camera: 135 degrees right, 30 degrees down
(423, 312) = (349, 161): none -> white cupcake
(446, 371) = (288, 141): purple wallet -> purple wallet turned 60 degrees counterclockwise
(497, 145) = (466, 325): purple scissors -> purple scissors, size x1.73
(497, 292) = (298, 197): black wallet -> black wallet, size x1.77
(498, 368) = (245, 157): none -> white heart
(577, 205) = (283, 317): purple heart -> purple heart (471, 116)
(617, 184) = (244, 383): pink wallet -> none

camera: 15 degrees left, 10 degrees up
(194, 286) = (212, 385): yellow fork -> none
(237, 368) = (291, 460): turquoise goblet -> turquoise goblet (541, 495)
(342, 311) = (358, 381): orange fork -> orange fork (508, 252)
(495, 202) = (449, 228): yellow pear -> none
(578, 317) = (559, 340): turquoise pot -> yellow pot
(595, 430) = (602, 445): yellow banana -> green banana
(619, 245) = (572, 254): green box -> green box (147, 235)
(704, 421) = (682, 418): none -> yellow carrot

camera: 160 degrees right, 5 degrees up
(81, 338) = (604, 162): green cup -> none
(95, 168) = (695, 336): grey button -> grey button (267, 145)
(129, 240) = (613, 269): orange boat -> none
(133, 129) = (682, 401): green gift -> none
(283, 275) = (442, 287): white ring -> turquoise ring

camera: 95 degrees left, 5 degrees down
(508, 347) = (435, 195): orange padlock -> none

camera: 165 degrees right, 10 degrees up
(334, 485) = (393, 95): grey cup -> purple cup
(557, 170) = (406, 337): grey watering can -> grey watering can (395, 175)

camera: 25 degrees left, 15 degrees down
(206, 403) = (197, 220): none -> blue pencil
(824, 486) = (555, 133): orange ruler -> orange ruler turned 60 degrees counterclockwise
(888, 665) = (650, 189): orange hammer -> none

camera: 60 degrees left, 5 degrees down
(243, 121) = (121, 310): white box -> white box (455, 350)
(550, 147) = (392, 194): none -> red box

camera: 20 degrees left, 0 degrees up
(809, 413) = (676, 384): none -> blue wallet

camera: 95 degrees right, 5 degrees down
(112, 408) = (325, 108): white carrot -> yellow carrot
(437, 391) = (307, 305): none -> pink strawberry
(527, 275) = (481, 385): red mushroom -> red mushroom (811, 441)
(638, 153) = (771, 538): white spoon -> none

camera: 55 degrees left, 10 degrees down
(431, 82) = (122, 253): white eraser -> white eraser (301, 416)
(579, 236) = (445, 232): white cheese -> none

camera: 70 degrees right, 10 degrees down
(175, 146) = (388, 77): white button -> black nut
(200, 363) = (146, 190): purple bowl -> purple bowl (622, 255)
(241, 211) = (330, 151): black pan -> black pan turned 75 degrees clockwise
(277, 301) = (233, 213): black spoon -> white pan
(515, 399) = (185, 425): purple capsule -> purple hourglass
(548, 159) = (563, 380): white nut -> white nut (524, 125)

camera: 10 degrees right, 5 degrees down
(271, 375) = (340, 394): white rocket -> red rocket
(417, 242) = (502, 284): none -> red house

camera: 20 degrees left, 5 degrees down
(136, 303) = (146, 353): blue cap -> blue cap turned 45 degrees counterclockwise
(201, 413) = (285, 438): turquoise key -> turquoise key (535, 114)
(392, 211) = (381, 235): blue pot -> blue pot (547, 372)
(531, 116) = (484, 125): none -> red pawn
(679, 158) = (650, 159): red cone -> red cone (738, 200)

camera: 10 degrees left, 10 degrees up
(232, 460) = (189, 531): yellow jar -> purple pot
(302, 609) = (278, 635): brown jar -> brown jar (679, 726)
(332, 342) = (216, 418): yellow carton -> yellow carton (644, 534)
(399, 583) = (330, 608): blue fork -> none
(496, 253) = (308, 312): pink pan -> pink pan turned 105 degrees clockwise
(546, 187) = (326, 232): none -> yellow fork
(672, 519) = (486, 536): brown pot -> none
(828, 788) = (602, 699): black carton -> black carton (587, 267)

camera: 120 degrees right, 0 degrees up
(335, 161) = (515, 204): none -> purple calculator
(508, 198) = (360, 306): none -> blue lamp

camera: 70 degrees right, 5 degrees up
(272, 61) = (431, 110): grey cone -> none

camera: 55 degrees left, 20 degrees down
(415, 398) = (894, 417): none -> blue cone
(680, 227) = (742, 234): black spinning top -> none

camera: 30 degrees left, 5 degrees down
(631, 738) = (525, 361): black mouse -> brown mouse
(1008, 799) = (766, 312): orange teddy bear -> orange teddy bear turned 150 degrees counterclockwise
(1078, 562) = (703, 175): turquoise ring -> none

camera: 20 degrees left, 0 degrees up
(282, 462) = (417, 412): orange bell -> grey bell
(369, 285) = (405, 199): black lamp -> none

-*-*-

▶ [TASK INSTRUCTIONS] Scan the entries for the word "turned". Report each line that has it.

▶ [RESPONSE AREA]
(446, 371) = (288, 141): purple wallet -> purple wallet turned 60 degrees counterclockwise
(824, 486) = (555, 133): orange ruler -> orange ruler turned 60 degrees counterclockwise
(241, 211) = (330, 151): black pan -> black pan turned 75 degrees clockwise
(136, 303) = (146, 353): blue cap -> blue cap turned 45 degrees counterclockwise
(496, 253) = (308, 312): pink pan -> pink pan turned 105 degrees clockwise
(1008, 799) = (766, 312): orange teddy bear -> orange teddy bear turned 150 degrees counterclockwise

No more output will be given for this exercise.